======== DATASET EXCERPTS ========
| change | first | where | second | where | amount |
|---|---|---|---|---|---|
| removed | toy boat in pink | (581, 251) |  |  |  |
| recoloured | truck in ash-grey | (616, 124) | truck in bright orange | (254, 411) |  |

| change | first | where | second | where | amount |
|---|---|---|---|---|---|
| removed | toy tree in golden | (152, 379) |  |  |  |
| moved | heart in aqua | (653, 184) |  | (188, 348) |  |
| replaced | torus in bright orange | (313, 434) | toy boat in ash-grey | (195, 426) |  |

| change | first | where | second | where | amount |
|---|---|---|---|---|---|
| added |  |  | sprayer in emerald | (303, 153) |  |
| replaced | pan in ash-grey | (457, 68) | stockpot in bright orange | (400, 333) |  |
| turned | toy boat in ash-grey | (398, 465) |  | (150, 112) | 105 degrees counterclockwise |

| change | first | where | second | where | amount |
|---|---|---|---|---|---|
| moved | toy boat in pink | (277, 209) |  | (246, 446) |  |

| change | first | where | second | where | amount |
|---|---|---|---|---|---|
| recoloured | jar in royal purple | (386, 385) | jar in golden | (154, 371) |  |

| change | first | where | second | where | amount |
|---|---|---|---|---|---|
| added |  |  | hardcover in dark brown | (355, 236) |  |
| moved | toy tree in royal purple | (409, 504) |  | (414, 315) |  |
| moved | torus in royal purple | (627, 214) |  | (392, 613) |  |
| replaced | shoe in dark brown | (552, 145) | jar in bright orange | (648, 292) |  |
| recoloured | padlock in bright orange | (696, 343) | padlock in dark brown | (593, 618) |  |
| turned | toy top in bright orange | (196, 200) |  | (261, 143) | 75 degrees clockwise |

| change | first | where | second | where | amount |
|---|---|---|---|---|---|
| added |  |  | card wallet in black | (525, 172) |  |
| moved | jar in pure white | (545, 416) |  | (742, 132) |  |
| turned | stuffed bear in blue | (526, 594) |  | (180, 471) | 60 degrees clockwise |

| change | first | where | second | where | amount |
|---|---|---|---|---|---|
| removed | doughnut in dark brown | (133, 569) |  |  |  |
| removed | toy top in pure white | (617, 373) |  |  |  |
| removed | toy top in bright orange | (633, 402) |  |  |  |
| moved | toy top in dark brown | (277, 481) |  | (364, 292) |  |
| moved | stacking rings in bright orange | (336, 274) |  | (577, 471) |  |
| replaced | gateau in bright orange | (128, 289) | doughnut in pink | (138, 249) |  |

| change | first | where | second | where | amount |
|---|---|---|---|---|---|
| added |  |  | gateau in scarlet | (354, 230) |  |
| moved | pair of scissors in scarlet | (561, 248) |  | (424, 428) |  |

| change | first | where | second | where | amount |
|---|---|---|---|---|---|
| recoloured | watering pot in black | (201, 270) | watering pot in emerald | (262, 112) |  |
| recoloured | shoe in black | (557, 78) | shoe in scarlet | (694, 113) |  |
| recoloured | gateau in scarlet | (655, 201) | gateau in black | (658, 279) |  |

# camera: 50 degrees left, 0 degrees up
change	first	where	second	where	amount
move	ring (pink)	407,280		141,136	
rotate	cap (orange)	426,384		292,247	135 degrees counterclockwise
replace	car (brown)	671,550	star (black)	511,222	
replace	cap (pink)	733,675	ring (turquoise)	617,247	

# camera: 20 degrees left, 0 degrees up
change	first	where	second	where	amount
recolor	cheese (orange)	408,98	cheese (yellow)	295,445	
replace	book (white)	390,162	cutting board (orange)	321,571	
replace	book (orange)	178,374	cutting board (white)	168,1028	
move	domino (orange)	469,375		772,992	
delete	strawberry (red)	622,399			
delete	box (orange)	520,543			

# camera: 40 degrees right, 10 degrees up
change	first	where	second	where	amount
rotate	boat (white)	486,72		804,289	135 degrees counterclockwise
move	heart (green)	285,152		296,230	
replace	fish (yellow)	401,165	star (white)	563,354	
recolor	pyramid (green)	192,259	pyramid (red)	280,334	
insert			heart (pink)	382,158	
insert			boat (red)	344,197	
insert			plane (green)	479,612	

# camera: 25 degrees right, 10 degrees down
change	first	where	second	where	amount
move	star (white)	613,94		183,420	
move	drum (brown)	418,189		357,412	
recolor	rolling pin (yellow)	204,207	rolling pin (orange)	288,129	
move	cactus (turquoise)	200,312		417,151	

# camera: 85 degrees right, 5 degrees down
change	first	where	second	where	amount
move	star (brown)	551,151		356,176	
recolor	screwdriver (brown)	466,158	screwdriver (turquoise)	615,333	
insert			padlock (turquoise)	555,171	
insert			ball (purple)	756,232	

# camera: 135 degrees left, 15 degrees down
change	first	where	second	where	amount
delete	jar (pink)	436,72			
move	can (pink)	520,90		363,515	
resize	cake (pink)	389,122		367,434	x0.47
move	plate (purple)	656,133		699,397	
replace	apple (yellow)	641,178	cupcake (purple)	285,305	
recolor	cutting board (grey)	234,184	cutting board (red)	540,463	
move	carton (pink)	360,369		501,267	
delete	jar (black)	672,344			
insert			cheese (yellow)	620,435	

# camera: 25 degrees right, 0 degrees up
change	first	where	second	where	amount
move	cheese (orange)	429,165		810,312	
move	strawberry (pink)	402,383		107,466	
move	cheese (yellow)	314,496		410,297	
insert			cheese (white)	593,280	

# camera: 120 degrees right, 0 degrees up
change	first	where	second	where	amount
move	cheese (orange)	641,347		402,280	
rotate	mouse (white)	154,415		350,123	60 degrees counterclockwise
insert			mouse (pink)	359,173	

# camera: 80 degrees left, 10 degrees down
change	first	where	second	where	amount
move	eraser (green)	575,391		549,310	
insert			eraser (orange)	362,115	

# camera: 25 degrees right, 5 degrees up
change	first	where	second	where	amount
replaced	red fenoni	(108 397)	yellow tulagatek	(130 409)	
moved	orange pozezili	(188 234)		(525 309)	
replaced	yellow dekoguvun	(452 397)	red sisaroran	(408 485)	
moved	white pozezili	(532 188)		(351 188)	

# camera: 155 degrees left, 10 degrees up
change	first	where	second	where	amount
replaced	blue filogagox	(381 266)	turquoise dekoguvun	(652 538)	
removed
========
#### REQUIREMENT
Set down, exactly as they appear, the lines above from the first one to the line that holds "(581, 251) |", both included, please, and no others.

#### ANSWER AREA
| change | first | where | second | where | amount |
|---|---|---|---|---|---|
| removed | toy boat in pink | (581, 251) |  |  |  |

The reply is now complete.